___ EXTRACTED RECORDS ___
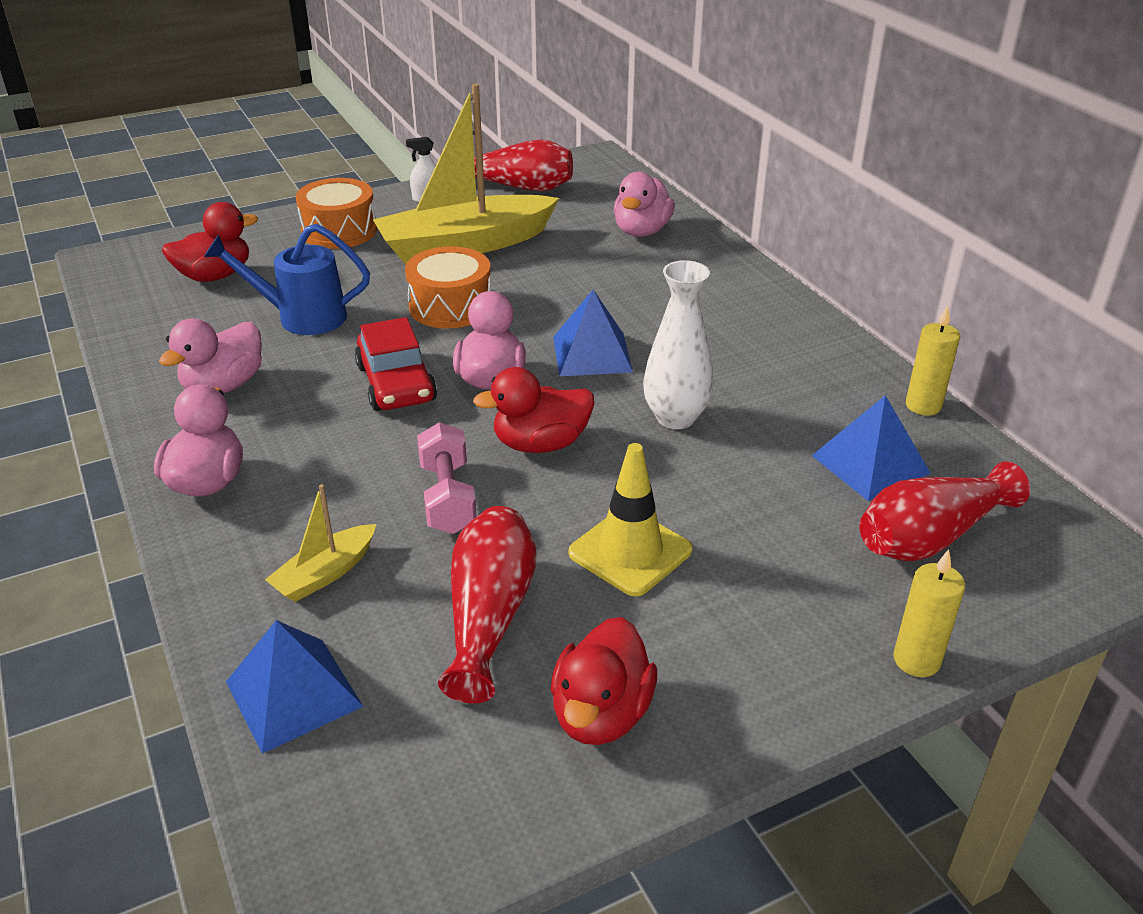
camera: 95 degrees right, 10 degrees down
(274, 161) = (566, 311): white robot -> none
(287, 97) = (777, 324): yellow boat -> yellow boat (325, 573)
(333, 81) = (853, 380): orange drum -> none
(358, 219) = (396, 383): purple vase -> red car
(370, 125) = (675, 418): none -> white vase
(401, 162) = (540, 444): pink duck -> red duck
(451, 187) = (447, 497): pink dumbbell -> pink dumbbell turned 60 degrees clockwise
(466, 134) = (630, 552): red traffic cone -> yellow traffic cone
___
What is needed is an exact repeat of every entry above, with the pictures left out.

camera: 95 degrees right, 10 degrees down
(274, 161) = (566, 311): white robot -> none
(287, 97) = (777, 324): yellow boat -> yellow boat (325, 573)
(333, 81) = (853, 380): orange drum -> none
(358, 219) = (396, 383): purple vase -> red car
(370, 125) = (675, 418): none -> white vase
(401, 162) = (540, 444): pink duck -> red duck
(451, 187) = (447, 497): pink dumbbell -> pink dumbbell turned 60 degrees clockwise
(466, 134) = (630, 552): red traffic cone -> yellow traffic cone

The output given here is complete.